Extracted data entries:

━━━━━━━━━━━━━━━━━━━━

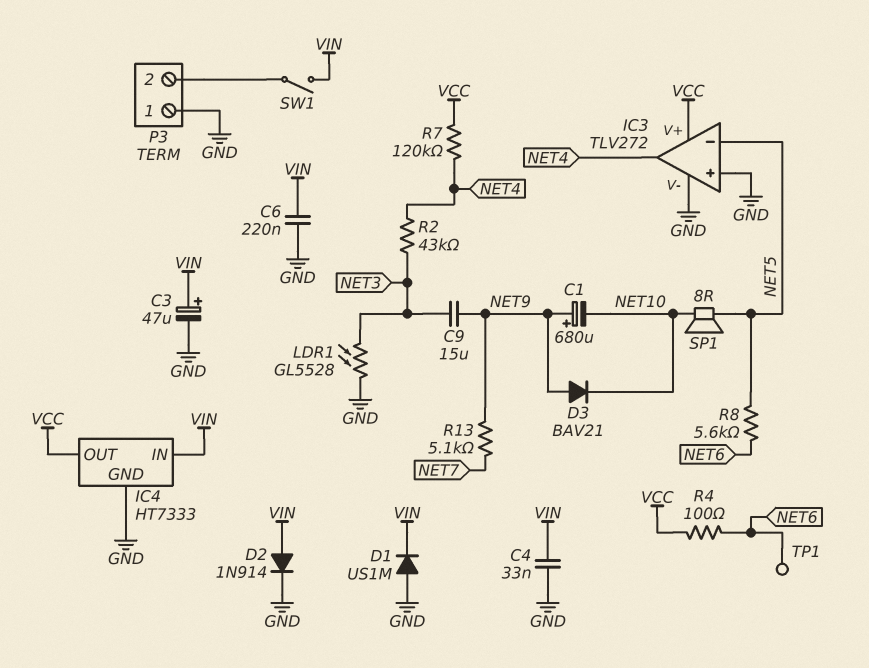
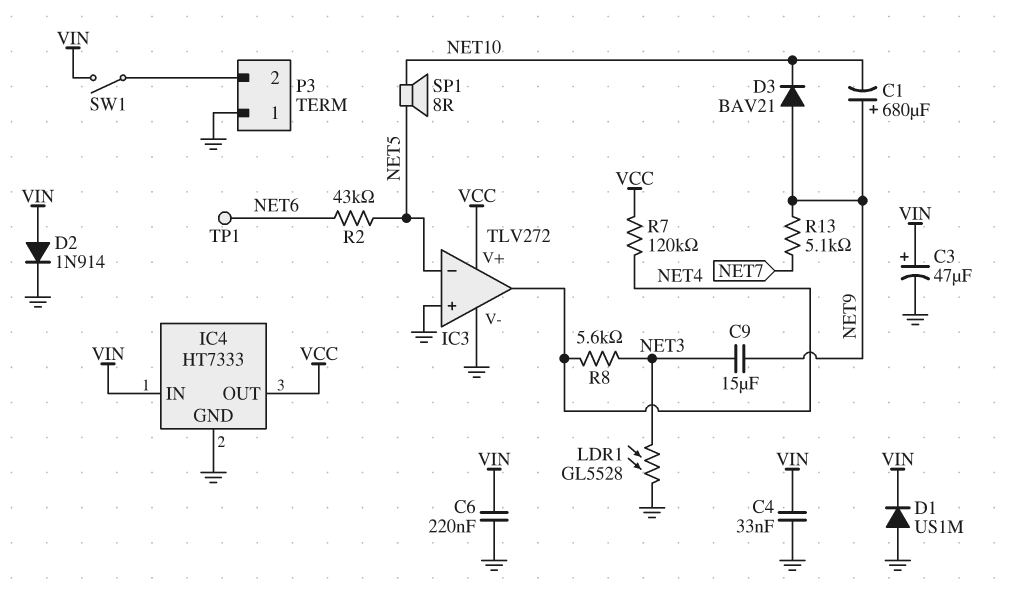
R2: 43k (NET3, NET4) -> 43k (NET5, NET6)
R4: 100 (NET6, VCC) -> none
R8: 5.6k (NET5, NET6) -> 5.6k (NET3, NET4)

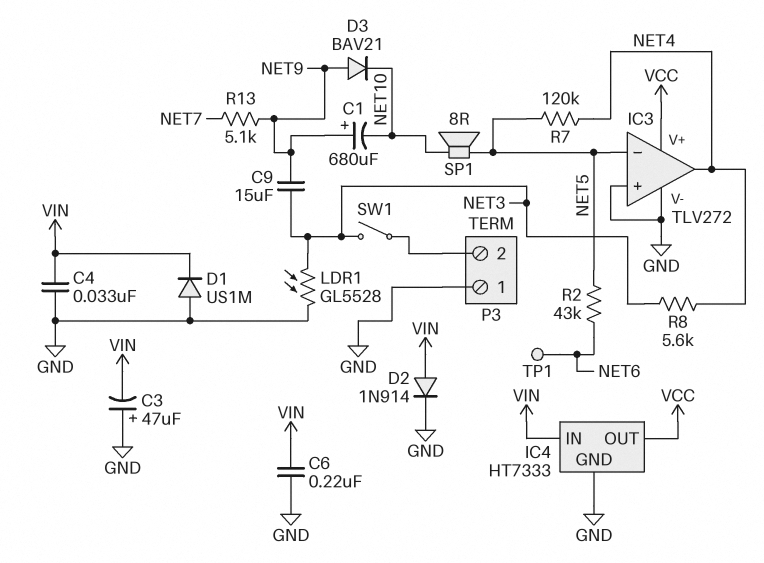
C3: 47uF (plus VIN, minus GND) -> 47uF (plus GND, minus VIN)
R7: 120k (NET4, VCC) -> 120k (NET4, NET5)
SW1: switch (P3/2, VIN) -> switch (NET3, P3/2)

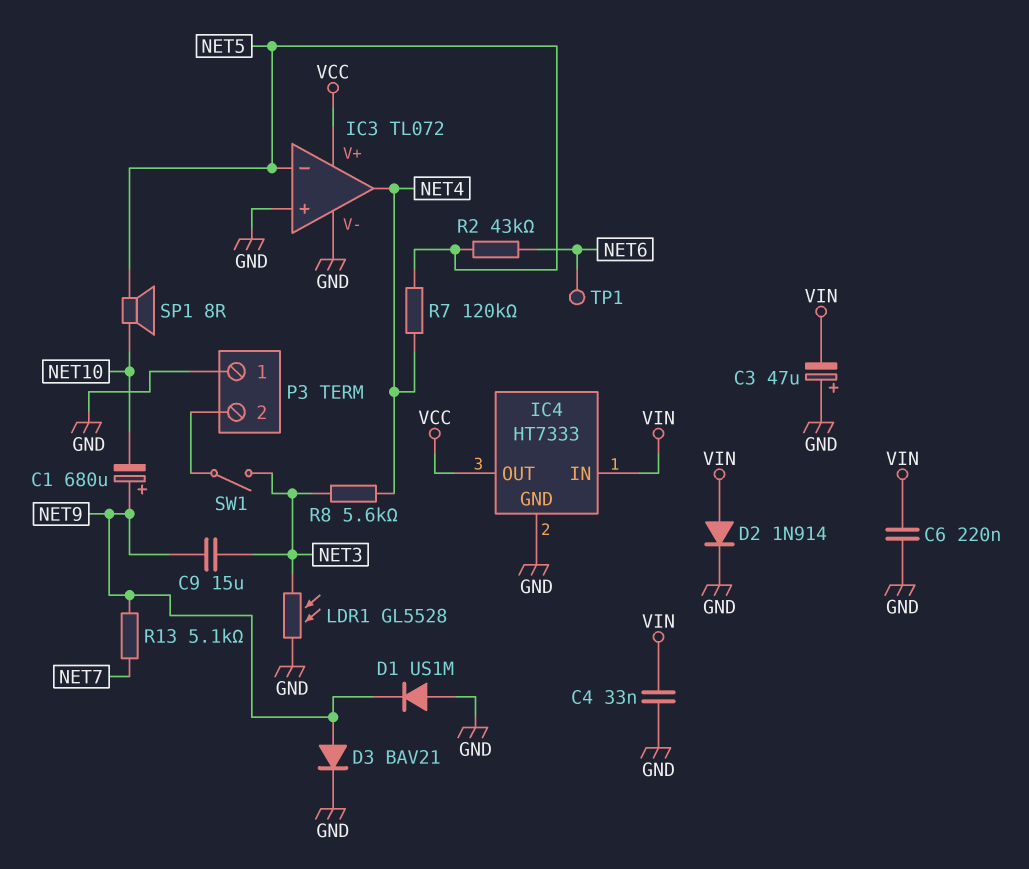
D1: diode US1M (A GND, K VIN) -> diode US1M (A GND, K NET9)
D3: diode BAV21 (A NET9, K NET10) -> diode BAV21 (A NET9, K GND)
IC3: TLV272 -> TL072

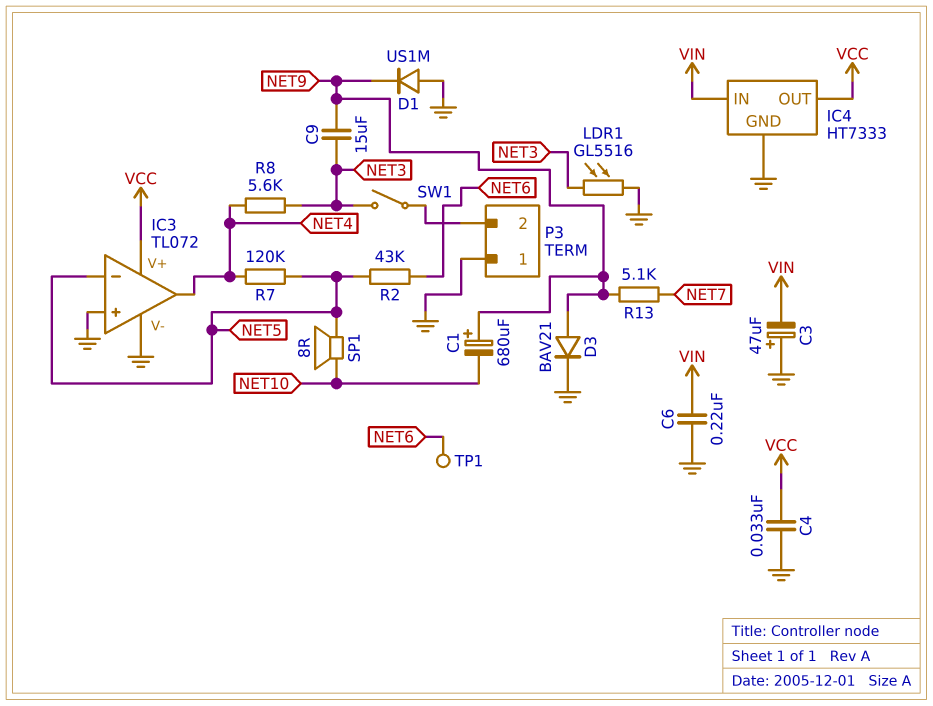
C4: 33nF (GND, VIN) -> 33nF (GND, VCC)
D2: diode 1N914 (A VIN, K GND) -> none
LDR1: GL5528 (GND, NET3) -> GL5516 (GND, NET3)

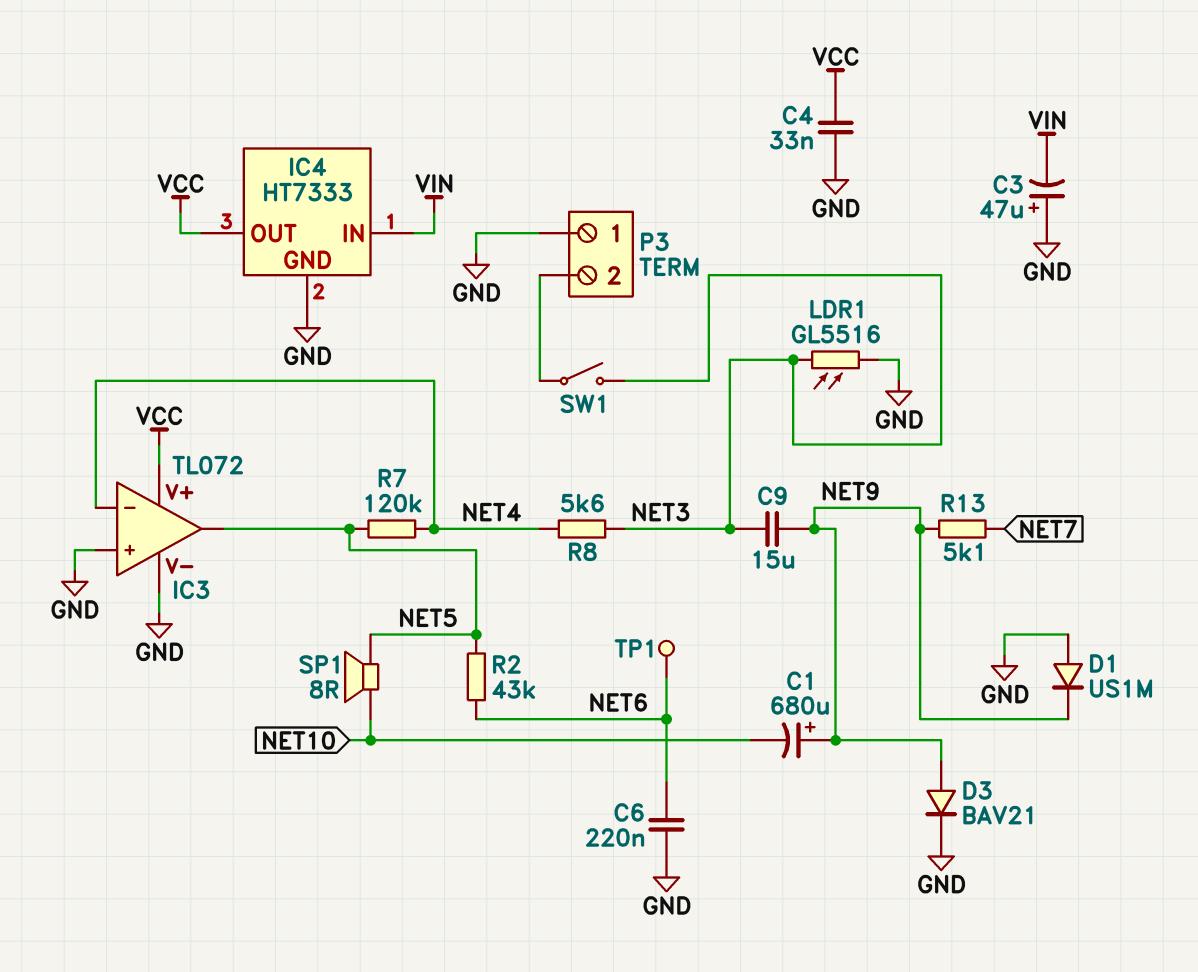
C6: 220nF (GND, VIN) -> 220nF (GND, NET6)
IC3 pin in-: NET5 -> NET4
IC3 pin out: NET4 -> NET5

━━━━━━━━━━━━━━━━━━━━

(How to complete this task): The line that contains "IC3: TLV272 -> TL072" opens the part to copy, and the last line of the records closes it; set down those lines exactly, pictures excluded.

(Answer below):
IC3: TLV272 -> TL072

C4: 33nF (GND, VIN) -> 33nF (GND, VCC)
D2: diode 1N914 (A VIN, K GND) -> none
LDR1: GL5528 (GND, NET3) -> GL5516 (GND, NET3)

C6: 220nF (GND, VIN) -> 220nF (GND, NET6)
IC3 pin in-: NET5 -> NET4
IC3 pin out: NET4 -> NET5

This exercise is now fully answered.